*** DATA EXTRACT Section Begins ***

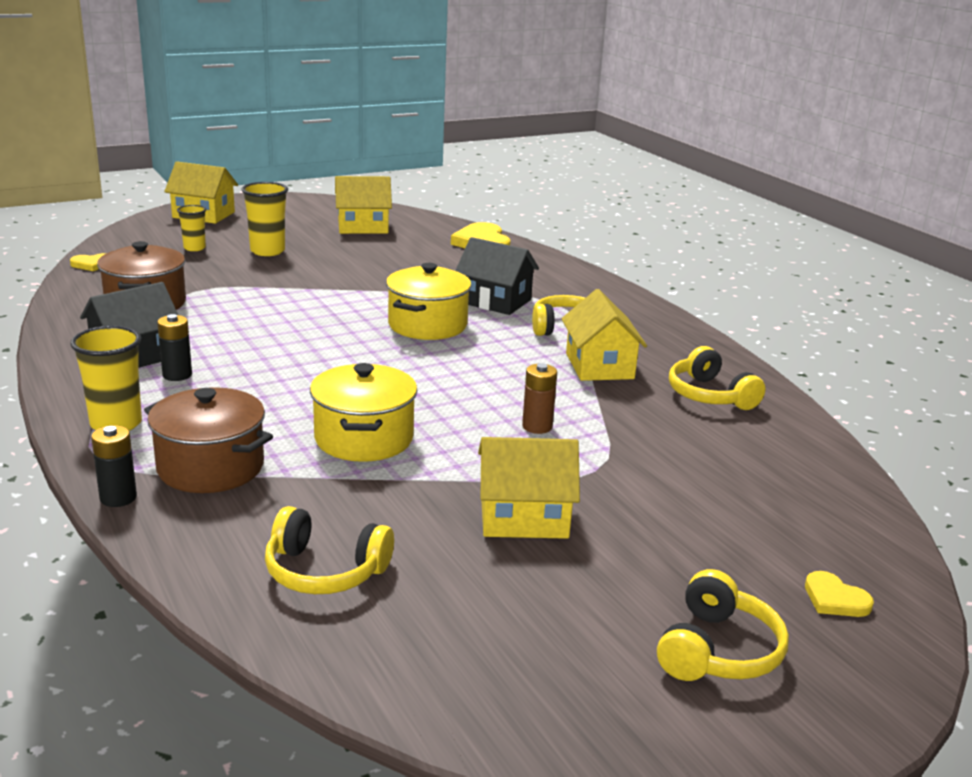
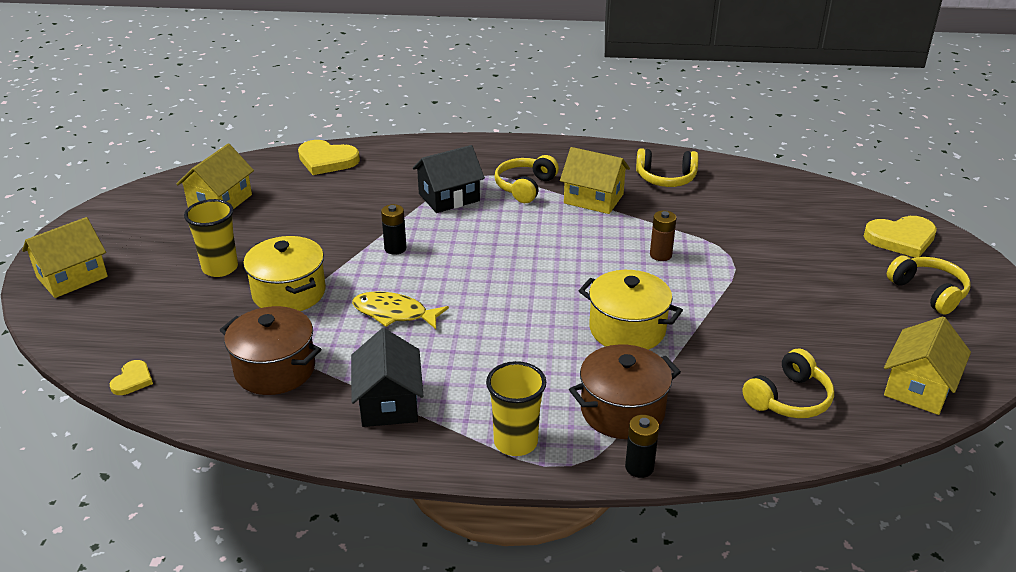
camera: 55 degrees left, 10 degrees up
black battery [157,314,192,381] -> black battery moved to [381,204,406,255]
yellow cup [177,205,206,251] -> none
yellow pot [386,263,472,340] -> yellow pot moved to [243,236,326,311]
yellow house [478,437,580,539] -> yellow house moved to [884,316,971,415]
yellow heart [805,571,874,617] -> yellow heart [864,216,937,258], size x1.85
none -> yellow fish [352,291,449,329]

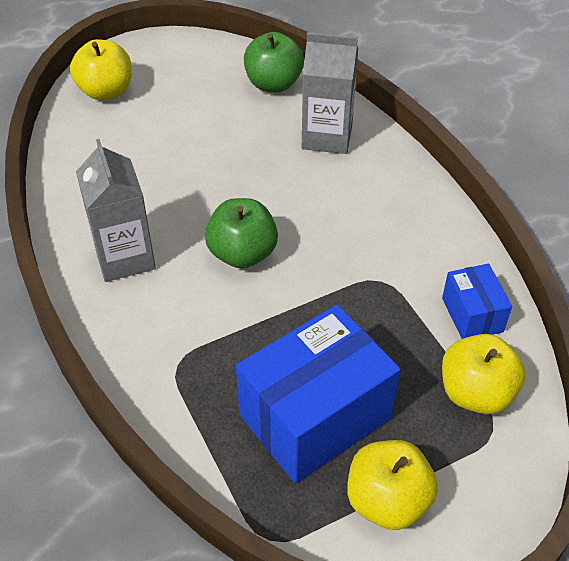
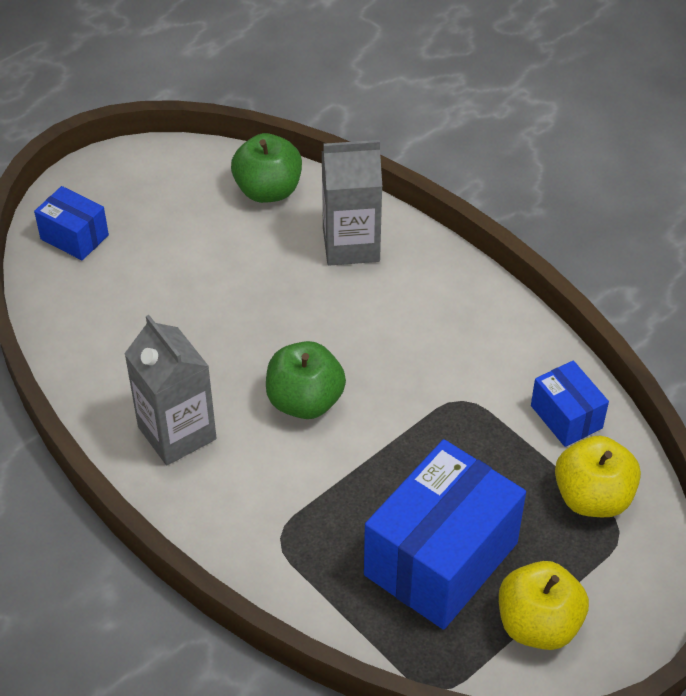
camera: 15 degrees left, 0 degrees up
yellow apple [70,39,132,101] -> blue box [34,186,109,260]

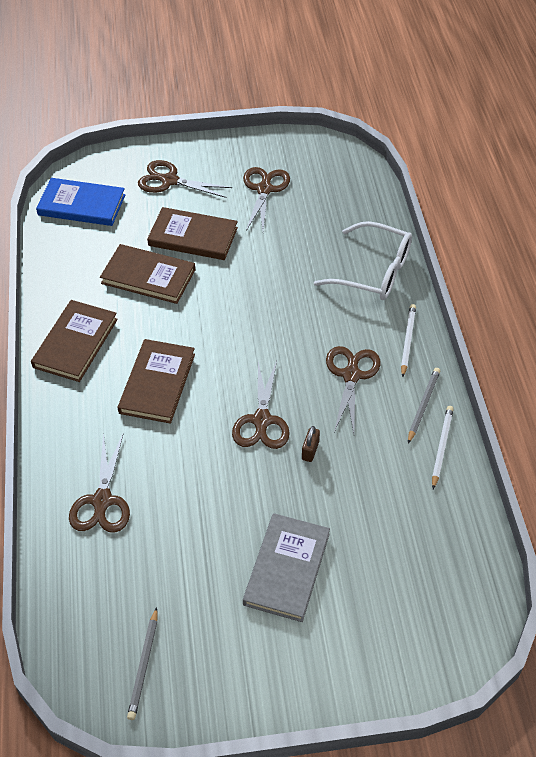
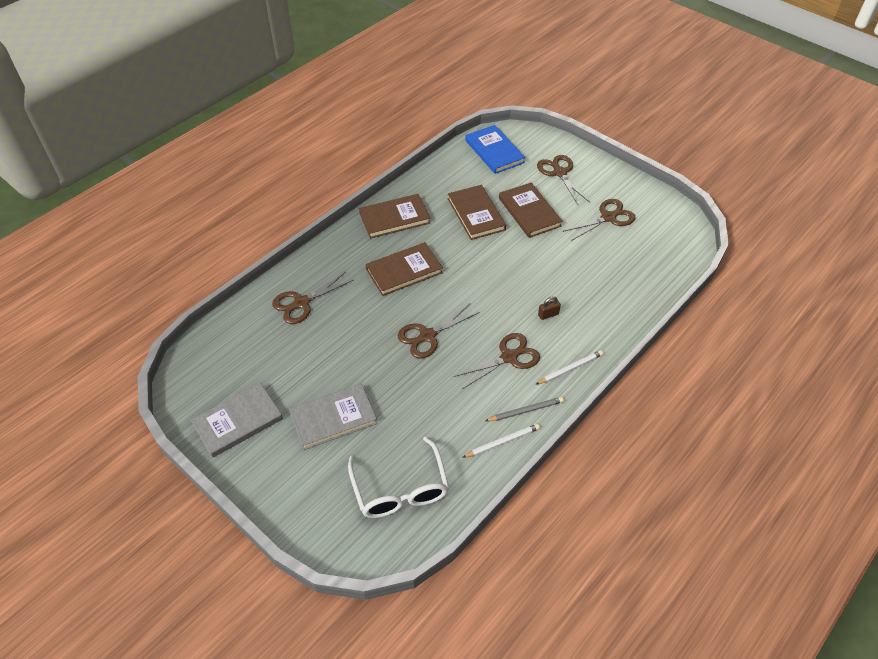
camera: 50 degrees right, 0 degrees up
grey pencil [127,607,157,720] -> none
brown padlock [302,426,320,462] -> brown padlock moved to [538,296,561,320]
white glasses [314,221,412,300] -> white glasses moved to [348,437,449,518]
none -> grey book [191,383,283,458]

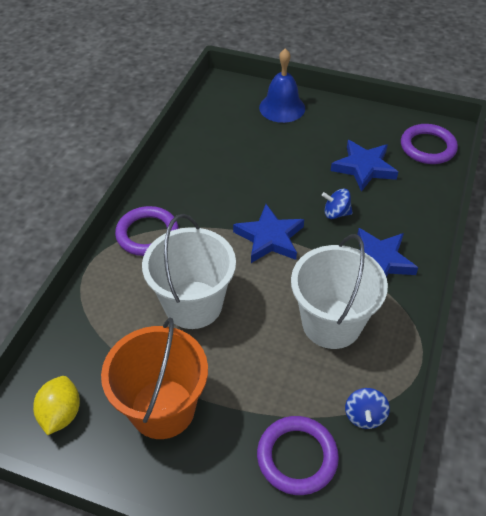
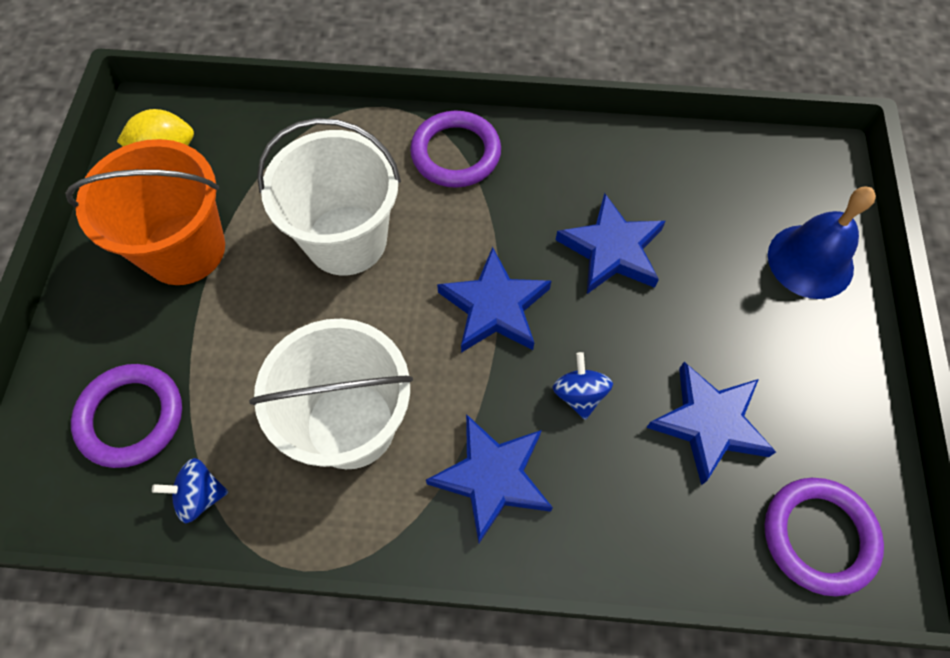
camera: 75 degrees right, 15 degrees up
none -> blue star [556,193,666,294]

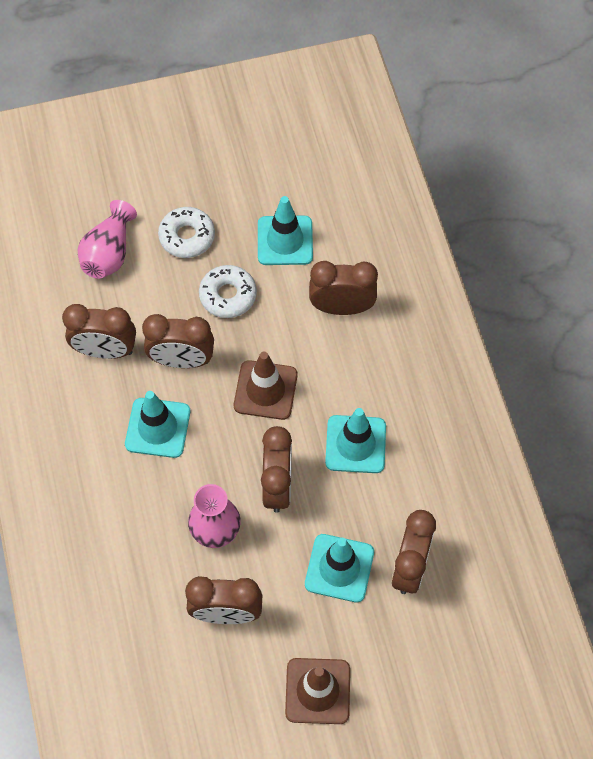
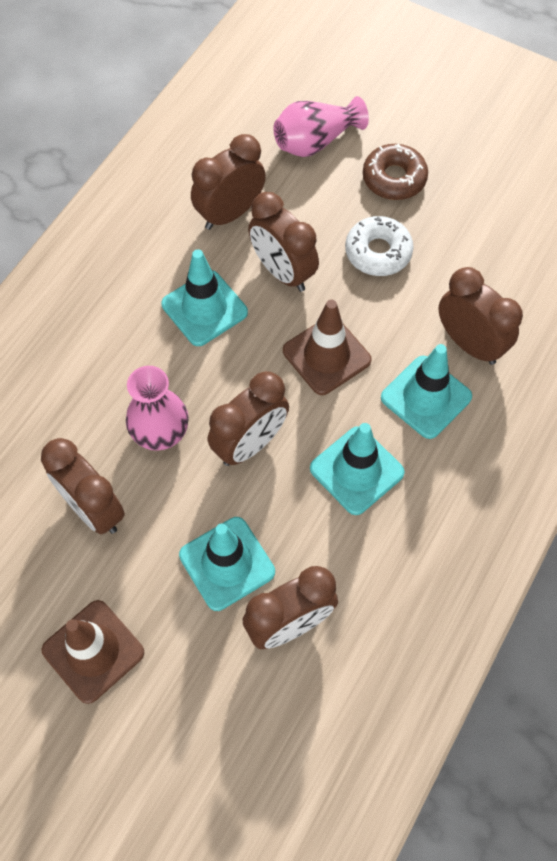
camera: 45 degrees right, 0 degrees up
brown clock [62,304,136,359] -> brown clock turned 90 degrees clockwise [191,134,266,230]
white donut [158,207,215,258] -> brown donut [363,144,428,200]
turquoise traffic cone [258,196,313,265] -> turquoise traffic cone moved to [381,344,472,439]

*** DATA EXTRACT Section Ends ***

§ EXERCISE INSTRUCTIONS:
Repeat exactly the lines from the one containing "yellow heart [805,571,874,617]" to the last line of the records above, including both, and leave out any pictures.

§ EXERCISE SOLUTION:
yellow heart [805,571,874,617] -> yellow heart [864,216,937,258], size x1.85
none -> yellow fish [352,291,449,329]

camera: 15 degrees left, 0 degrees up
yellow apple [70,39,132,101] -> blue box [34,186,109,260]

camera: 50 degrees right, 0 degrees up
grey pencil [127,607,157,720] -> none
brown padlock [302,426,320,462] -> brown padlock moved to [538,296,561,320]
white glasses [314,221,412,300] -> white glasses moved to [348,437,449,518]
none -> grey book [191,383,283,458]

camera: 75 degrees right, 15 degrees up
none -> blue star [556,193,666,294]

camera: 45 degrees right, 0 degrees up
brown clock [62,304,136,359] -> brown clock turned 90 degrees clockwise [191,134,266,230]
white donut [158,207,215,258] -> brown donut [363,144,428,200]
turquoise traffic cone [258,196,313,265] -> turquoise traffic cone moved to [381,344,472,439]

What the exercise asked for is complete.